**WORK TO COMPLETE**
No pictures go in the copy; retype exactly the lines from the one with "pending.js: [275,371,304,408] ->" through the last line of the records.

**TASK INPUTS**
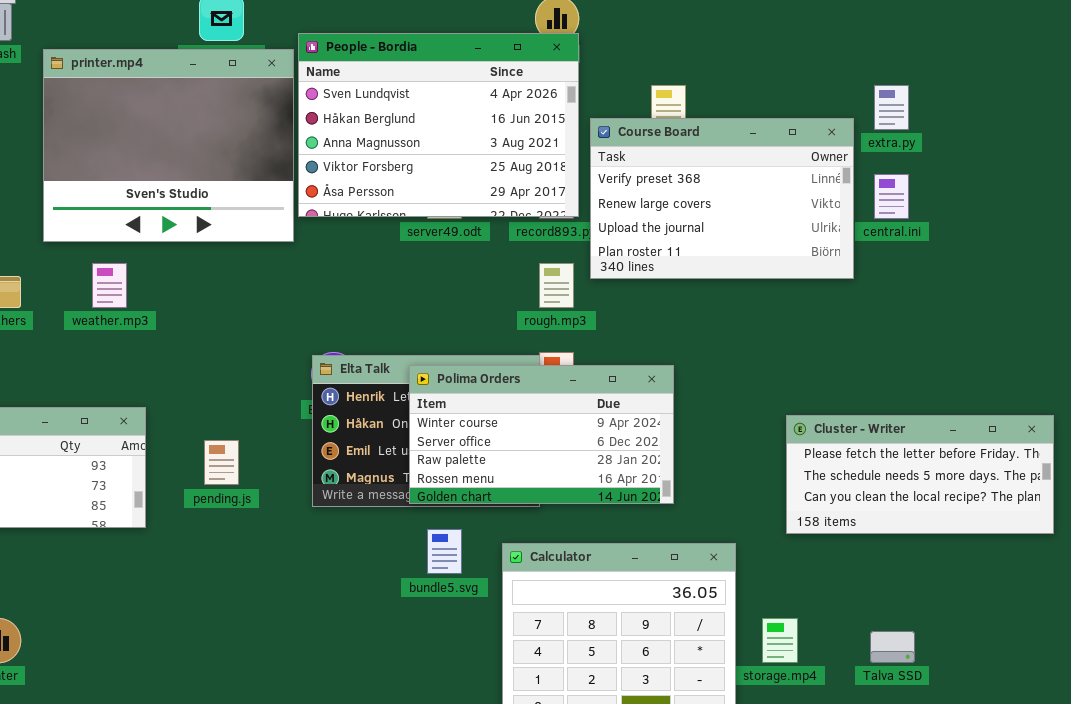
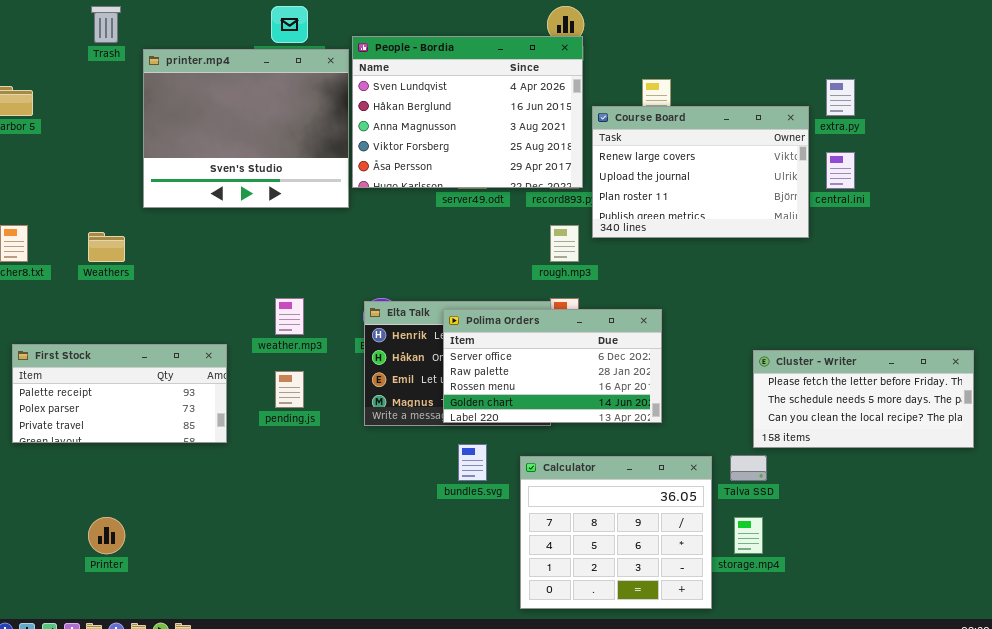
Course Board: [590,118,854,279] -> [592,106,809,238], scrolled down 1 row
weather.mp3: [92,263,127,308] -> [275,298,304,335], moved
Polima Orders: [409,365,674,504] -> [443,309,662,423], scrolled down 1 row
Talva SSD: [870,631,915,663] -> [730,455,767,481], moved

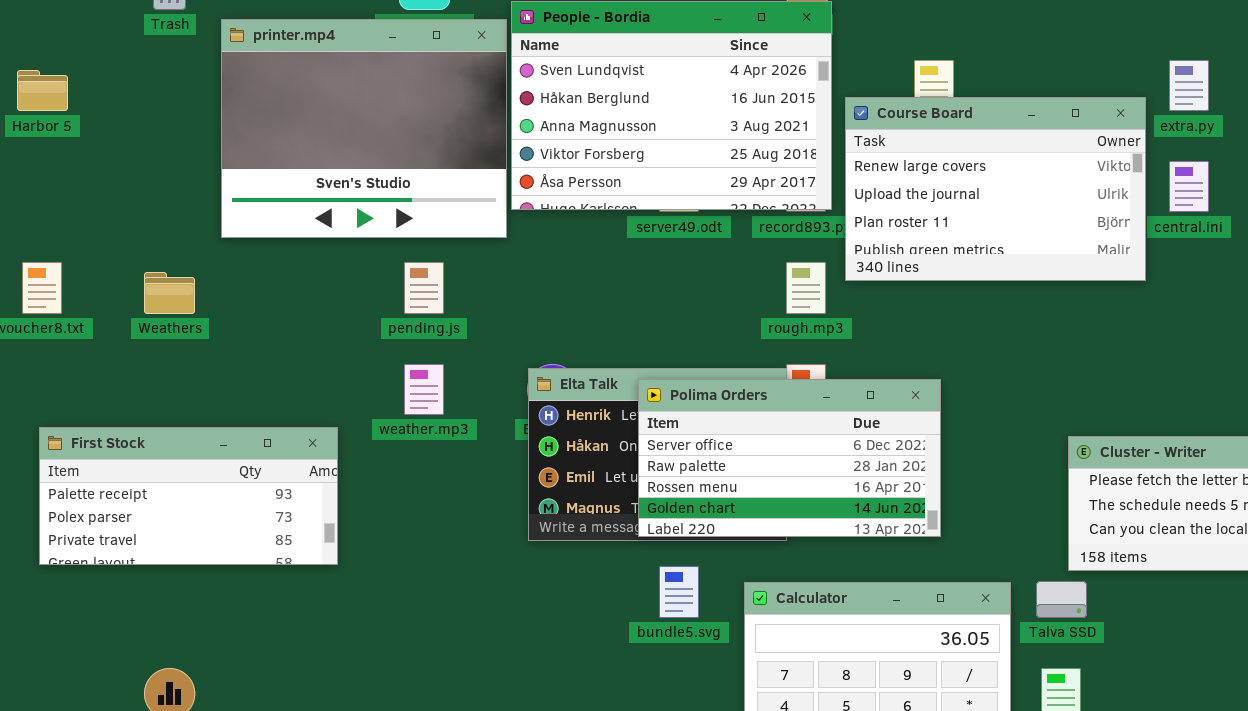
pending.js: [275,371,304,408] -> [404,262,444,314], moved

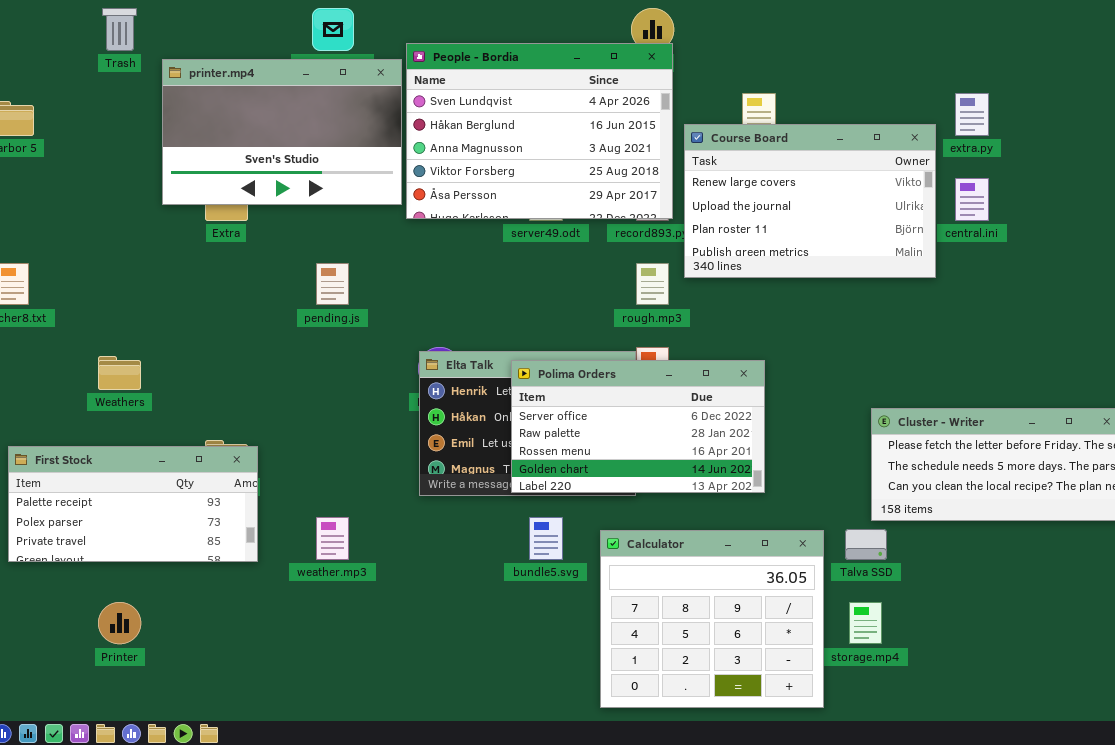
printer.mp4: [221,19,507,238] -> [162,59,402,205], resized
Weathers: [144,272,195,314] -> [98,356,141,390], moved
weather.mp3: [404,364,444,415] -> [316,517,349,560], moved
First Stock: [39,427,338,565] -> [8,446,258,562], moved

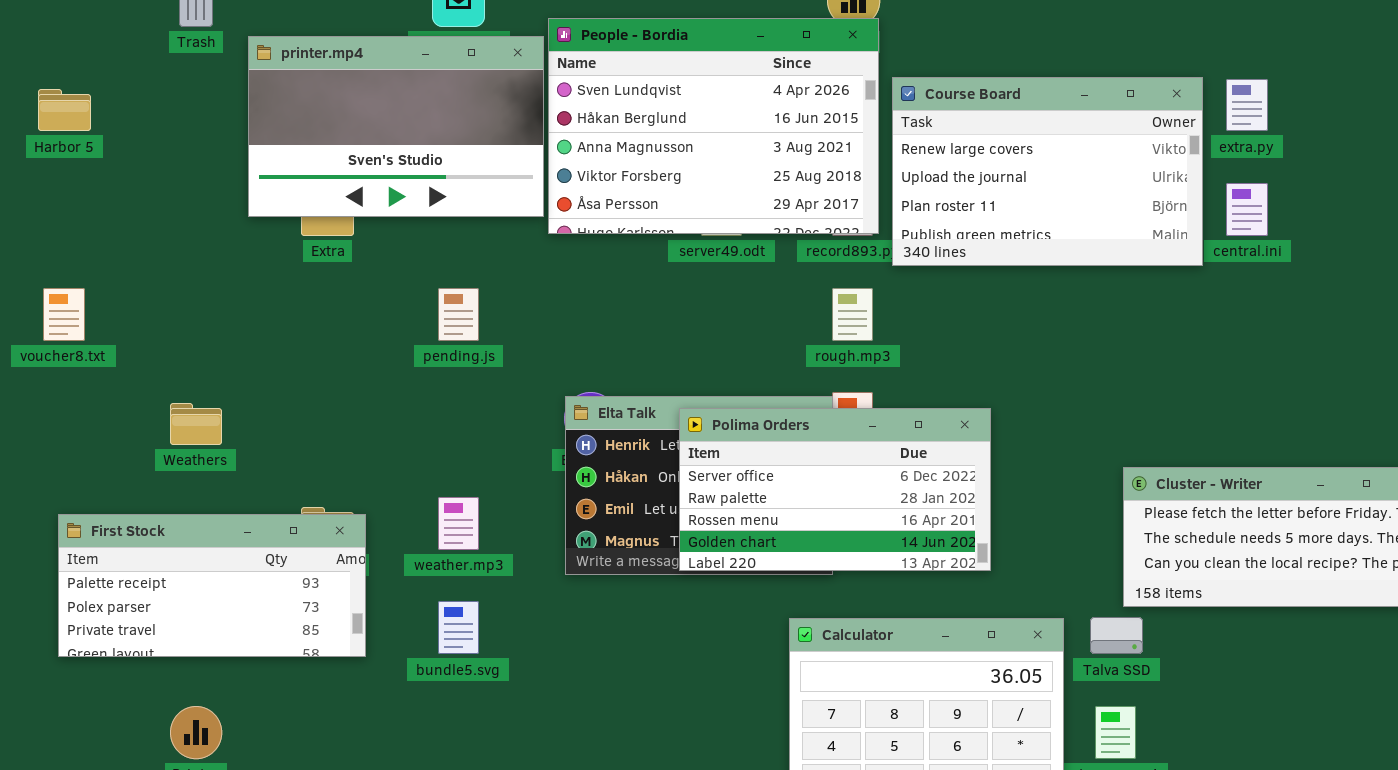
Course Board: [684,124,936,278] -> [892,77,1203,266], moved
weather.mp3: [316,517,349,560] -> [438,497,479,550], moved
bundle5.svg: [529,517,563,560] -> [438,601,479,654], moved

**EXERCISE OUTPUT**
pending.js: [275,371,304,408] -> [404,262,444,314], moved

printer.mp4: [221,19,507,238] -> [162,59,402,205], resized
Weathers: [144,272,195,314] -> [98,356,141,390], moved
weather.mp3: [404,364,444,415] -> [316,517,349,560], moved
First Stock: [39,427,338,565] -> [8,446,258,562], moved

Course Board: [684,124,936,278] -> [892,77,1203,266], moved
weather.mp3: [316,517,349,560] -> [438,497,479,550], moved
bundle5.svg: [529,517,563,560] -> [438,601,479,654], moved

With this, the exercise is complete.